---- STUDY MATERIAL
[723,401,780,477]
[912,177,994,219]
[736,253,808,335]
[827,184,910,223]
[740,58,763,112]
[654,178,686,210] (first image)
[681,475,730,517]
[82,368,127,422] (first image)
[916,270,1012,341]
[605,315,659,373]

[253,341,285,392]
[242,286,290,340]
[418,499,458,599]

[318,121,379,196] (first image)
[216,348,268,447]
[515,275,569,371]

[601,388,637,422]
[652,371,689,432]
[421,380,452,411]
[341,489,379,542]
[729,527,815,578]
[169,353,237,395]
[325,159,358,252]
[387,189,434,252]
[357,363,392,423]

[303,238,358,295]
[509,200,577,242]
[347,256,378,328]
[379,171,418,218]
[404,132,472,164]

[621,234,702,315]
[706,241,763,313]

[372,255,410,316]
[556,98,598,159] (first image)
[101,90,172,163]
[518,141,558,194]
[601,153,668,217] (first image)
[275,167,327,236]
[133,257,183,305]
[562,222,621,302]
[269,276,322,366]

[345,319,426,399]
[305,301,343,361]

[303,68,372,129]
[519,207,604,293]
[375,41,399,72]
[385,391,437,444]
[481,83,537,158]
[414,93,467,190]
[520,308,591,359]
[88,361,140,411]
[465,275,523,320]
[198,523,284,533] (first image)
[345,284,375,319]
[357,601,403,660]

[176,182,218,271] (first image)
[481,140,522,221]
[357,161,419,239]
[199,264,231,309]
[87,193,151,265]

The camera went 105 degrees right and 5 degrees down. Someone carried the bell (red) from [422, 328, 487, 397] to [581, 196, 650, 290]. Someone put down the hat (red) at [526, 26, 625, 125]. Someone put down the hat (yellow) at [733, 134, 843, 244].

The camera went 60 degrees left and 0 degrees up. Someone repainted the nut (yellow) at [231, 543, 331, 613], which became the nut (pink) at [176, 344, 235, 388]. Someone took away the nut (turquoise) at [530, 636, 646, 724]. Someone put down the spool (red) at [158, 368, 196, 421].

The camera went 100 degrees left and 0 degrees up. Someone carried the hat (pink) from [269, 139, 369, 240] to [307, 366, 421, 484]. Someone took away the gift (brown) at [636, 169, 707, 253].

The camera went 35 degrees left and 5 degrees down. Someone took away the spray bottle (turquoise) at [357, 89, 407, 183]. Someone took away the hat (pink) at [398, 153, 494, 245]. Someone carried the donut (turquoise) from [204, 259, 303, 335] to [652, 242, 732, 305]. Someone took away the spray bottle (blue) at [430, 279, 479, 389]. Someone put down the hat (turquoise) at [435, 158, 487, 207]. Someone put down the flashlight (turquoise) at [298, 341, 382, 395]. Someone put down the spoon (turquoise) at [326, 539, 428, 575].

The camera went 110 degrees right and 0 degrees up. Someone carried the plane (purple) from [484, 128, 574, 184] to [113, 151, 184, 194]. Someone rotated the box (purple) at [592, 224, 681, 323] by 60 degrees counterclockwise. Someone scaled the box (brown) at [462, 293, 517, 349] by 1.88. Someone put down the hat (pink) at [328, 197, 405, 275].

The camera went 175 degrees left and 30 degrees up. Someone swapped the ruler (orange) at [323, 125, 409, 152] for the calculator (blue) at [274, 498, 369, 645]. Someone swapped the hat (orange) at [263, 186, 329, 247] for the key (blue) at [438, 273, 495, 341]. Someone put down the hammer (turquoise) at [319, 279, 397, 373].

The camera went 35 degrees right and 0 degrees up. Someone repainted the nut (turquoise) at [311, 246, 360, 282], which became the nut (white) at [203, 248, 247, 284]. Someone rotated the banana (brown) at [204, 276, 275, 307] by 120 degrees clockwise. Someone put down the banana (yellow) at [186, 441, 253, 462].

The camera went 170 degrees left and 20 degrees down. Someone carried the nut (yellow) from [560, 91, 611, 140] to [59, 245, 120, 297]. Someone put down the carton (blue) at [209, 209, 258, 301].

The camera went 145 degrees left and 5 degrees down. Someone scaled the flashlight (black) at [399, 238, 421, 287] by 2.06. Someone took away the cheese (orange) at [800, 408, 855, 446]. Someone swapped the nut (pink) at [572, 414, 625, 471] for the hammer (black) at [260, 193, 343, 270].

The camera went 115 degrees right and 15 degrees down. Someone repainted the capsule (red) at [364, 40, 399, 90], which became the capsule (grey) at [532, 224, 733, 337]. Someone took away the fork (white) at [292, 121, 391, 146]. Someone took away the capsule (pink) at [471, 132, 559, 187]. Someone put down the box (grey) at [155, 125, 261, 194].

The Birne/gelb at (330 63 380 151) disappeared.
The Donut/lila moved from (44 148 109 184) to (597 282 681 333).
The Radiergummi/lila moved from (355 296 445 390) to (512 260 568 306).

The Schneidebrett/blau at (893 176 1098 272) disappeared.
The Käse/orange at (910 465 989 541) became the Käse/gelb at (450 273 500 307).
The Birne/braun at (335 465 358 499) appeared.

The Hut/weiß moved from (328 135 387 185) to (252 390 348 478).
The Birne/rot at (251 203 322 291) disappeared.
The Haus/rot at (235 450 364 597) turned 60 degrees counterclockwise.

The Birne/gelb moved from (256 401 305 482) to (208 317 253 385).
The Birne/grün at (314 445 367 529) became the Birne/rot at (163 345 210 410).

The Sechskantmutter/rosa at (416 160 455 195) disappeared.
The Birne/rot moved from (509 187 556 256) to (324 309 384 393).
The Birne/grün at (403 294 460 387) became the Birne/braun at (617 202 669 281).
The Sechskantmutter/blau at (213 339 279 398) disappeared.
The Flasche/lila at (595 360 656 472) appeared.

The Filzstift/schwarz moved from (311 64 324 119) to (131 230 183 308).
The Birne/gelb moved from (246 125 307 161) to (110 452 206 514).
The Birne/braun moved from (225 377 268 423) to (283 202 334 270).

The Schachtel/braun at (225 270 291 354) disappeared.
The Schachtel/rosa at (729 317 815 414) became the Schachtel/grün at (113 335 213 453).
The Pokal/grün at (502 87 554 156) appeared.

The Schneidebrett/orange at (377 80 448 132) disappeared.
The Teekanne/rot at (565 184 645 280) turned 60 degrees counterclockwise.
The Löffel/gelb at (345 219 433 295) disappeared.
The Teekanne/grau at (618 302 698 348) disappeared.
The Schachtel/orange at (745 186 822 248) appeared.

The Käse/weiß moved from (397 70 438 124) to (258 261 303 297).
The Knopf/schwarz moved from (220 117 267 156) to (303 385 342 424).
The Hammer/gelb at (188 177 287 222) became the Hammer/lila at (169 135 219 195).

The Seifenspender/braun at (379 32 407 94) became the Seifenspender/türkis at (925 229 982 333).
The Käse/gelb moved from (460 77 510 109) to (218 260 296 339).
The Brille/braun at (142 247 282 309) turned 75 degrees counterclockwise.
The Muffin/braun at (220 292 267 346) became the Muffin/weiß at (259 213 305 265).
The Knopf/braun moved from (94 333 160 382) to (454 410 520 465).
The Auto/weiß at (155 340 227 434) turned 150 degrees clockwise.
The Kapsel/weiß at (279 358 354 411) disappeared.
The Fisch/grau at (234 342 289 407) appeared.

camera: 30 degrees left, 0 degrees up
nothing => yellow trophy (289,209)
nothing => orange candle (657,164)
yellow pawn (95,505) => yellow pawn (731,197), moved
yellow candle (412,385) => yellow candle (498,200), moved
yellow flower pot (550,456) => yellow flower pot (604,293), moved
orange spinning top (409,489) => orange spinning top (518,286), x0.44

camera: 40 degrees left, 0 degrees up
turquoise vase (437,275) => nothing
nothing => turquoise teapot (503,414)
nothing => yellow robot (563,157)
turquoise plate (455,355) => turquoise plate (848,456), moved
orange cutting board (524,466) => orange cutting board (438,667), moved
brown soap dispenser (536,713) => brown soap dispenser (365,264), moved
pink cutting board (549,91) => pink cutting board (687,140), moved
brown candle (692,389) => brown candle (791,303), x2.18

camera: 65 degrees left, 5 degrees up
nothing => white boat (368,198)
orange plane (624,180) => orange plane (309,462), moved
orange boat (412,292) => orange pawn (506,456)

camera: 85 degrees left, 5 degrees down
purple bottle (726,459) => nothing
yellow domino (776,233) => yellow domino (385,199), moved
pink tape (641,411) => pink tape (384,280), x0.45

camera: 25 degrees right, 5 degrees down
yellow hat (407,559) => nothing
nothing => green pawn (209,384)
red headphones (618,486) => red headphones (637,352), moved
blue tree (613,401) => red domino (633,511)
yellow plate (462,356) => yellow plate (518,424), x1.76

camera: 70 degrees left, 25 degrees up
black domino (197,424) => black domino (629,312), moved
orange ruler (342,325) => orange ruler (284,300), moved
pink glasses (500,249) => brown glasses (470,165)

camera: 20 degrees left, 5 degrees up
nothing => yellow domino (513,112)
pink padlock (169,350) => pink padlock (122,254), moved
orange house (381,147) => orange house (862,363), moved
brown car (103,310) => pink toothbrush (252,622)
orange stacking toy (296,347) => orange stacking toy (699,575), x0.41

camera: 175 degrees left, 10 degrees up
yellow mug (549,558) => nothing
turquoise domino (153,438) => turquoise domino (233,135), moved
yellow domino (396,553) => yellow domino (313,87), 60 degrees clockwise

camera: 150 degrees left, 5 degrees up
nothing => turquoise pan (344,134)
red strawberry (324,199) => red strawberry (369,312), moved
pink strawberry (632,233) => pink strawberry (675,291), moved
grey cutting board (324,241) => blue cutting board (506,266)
--------
▶ WHAT YOU HAVE TO DO:
Return, word for word, every line from the top of the entries down to the line that holds "[916,270,1012,341]", both included.

▶ RESULT OF THIS EXERCISE:
[723,401,780,477]
[912,177,994,219]
[736,253,808,335]
[827,184,910,223]
[740,58,763,112]
[654,178,686,210] (first image)
[681,475,730,517]
[82,368,127,422] (first image)
[916,270,1012,341]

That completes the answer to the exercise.